■ Saved data entries ■
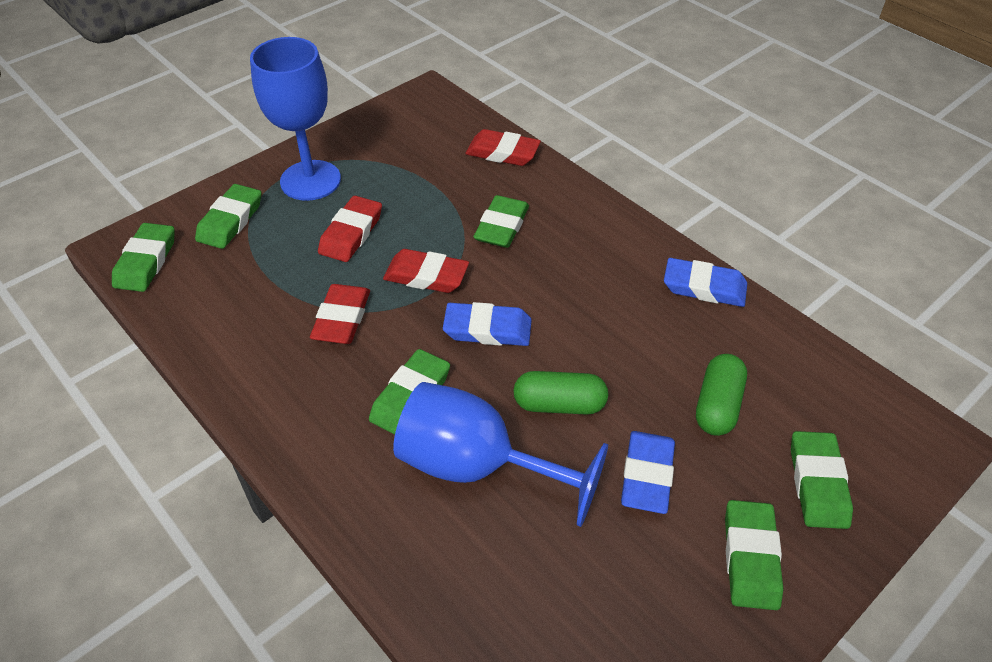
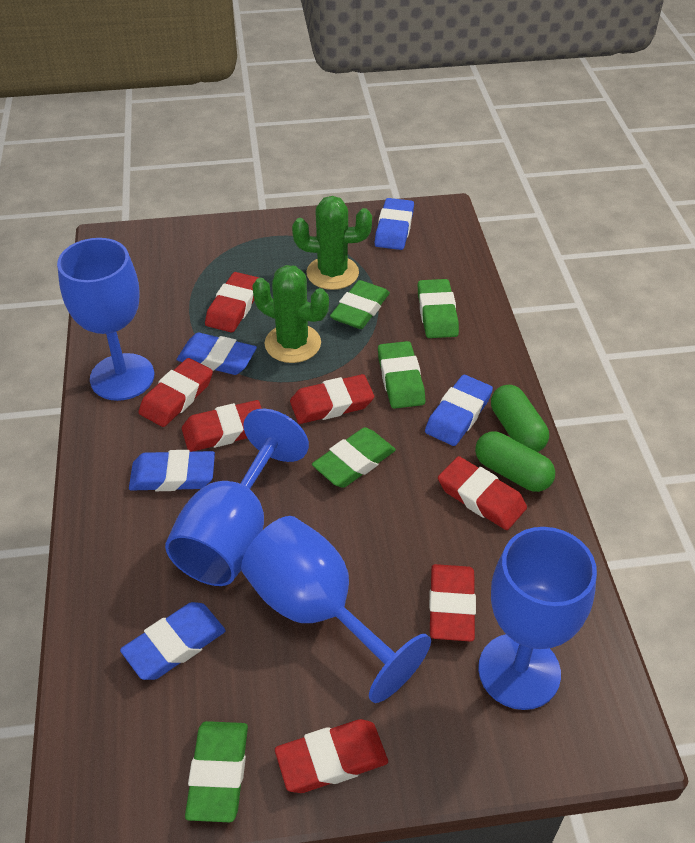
blue eraser: 3 -> 5
blue goblet: 2 -> 4
green cactus: 0 -> 2
green eraser: 6 -> 5
red eraser: 4 -> 7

■ Task instructions ■
Each entry above should be reproduced exactly, with the pictures removed.

■ Finished exercise ■
blue eraser: 3 -> 5
blue goblet: 2 -> 4
green cactus: 0 -> 2
green eraser: 6 -> 5
red eraser: 4 -> 7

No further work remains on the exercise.